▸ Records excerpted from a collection
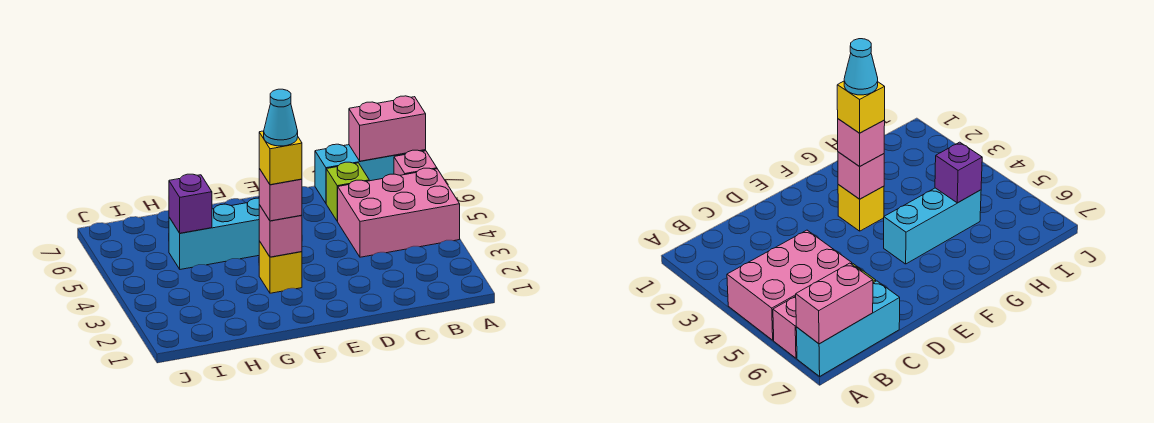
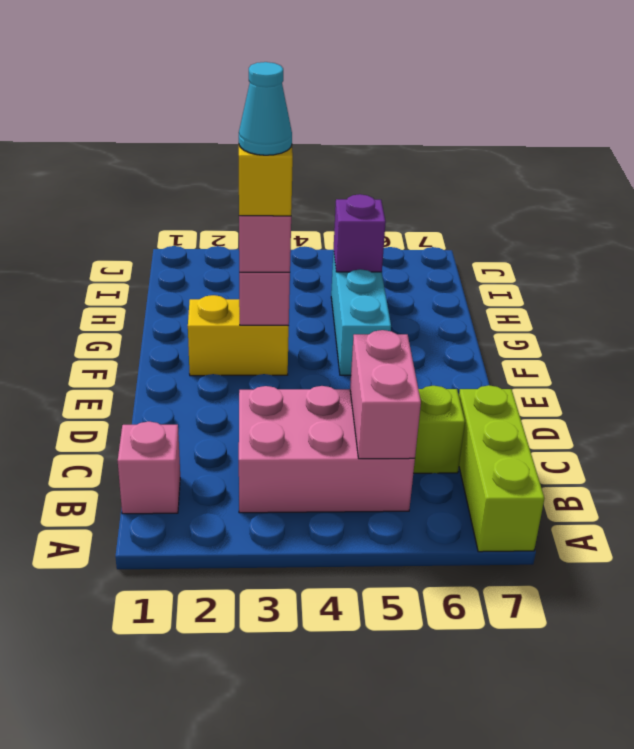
pink brick A4:C5 level 1 -> pink brick B3:C5 level 1
pink brick A6 level 1 -> pink brick B1 level 1
cyan brick A7:C7 level 1 -> lime brick A7:C7 level 1
pink brick A7:B7 level 2 -> pink brick B5:C5 level 2
yellow brick F3 level 1 -> yellow brick F2:F3 level 1

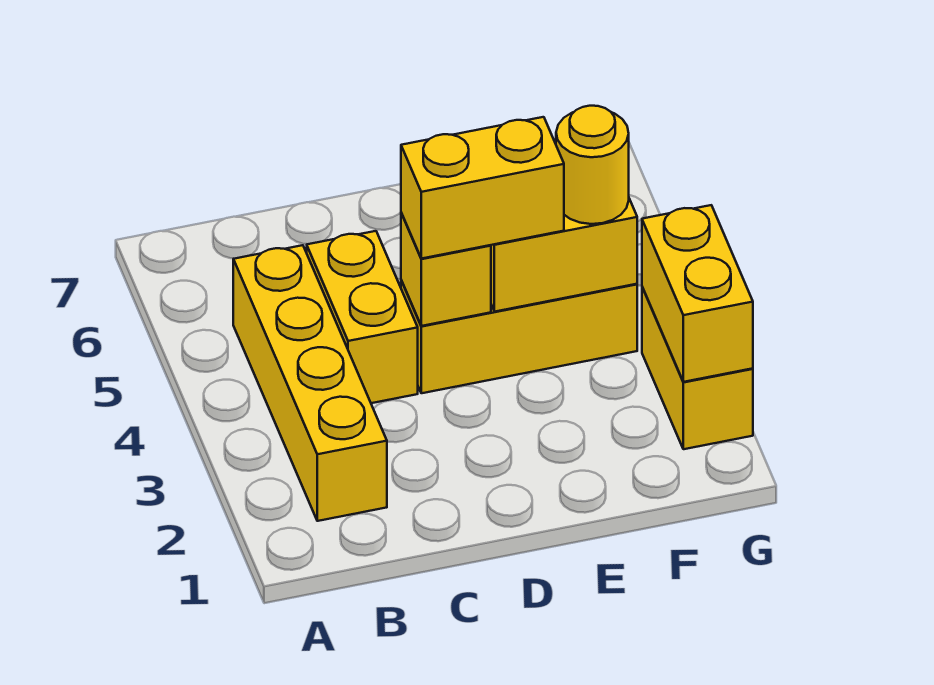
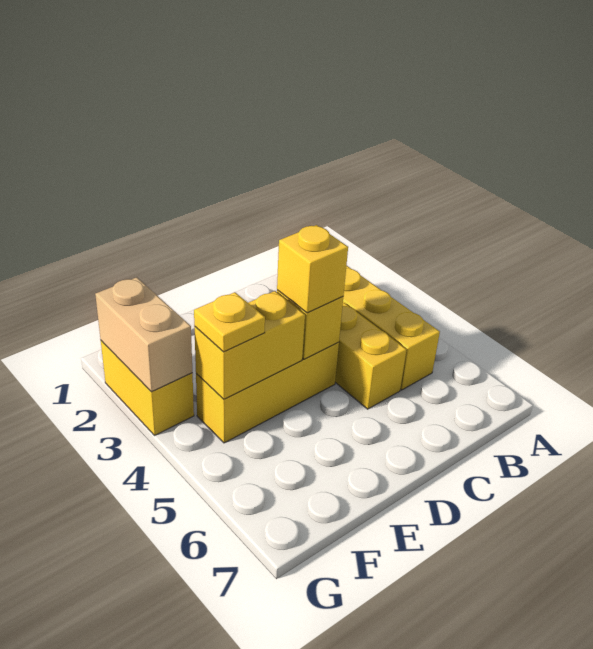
yellow brick D4:E4 level 3 -> yellow brick D4 level 3
yellow round brick F4 level 3 -> yellow plate F4 level 3
yellow brick G2:G3 level 2 -> tan brick G2:G3 level 2

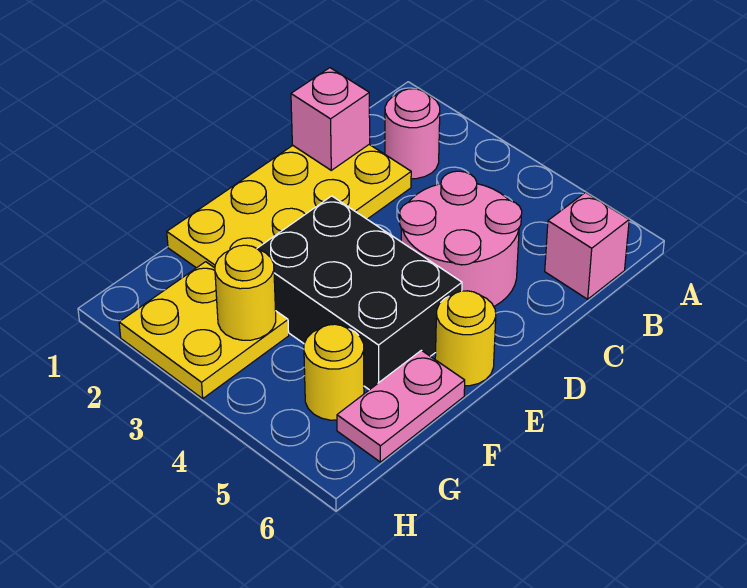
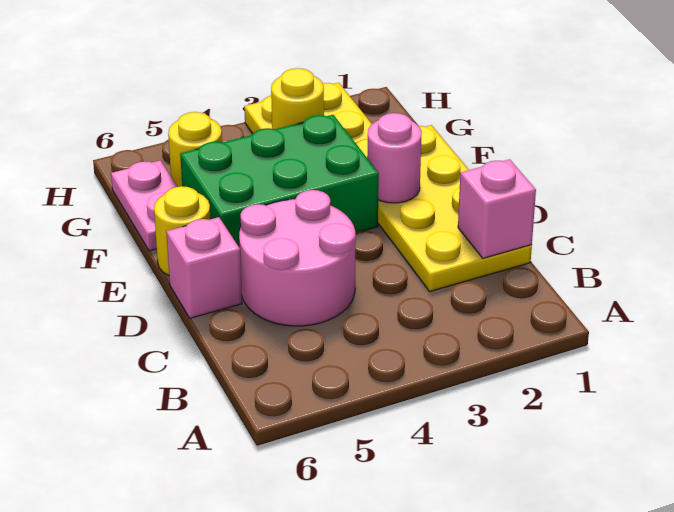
pink round brick B2 level 1 -> pink round brick E2 level 2
pink brick B6 level 1 -> pink brick D6 level 1
black brick E3:F5 level 1 -> green brick E3:F5 level 1

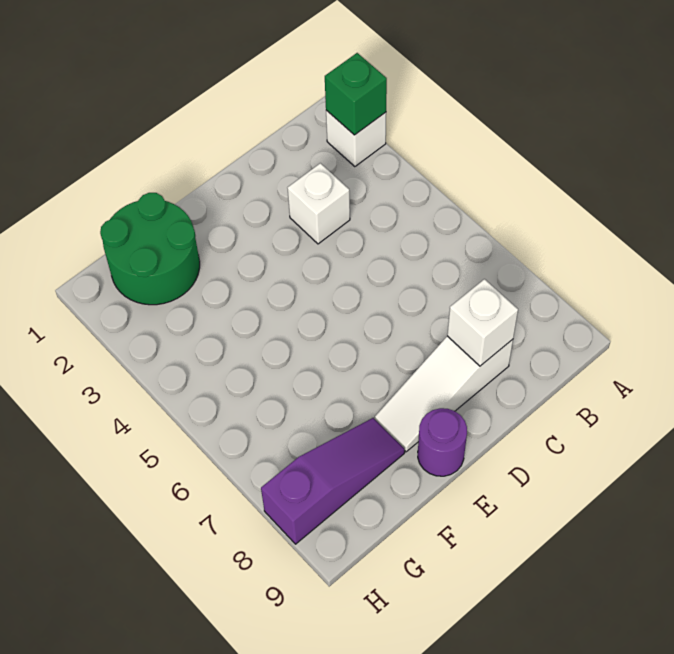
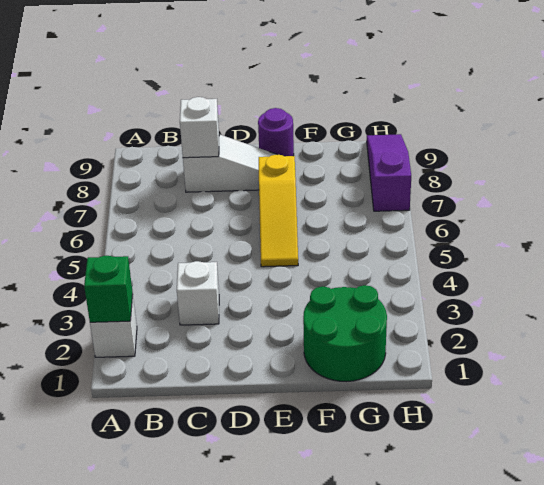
none -> yellow slope E5:E7 level 1 top 7
purple slope F8:H8 level 1 top H -> purple slope H7:H9 level 1 top 7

▸ TASK OBJECTIVE
Your output must match the records word for word, apart from the images, which are left out.

▸ SOLUTION TO THIS EXERCISE
pink brick A4:C5 level 1 -> pink brick B3:C5 level 1
pink brick A6 level 1 -> pink brick B1 level 1
cyan brick A7:C7 level 1 -> lime brick A7:C7 level 1
pink brick A7:B7 level 2 -> pink brick B5:C5 level 2
yellow brick F3 level 1 -> yellow brick F2:F3 level 1

yellow brick D4:E4 level 3 -> yellow brick D4 level 3
yellow round brick F4 level 3 -> yellow plate F4 level 3
yellow brick G2:G3 level 2 -> tan brick G2:G3 level 2

pink round brick B2 level 1 -> pink round brick E2 level 2
pink brick B6 level 1 -> pink brick D6 level 1
black brick E3:F5 level 1 -> green brick E3:F5 level 1

none -> yellow slope E5:E7 level 1 top 7
purple slope F8:H8 level 1 top H -> purple slope H7:H9 level 1 top 7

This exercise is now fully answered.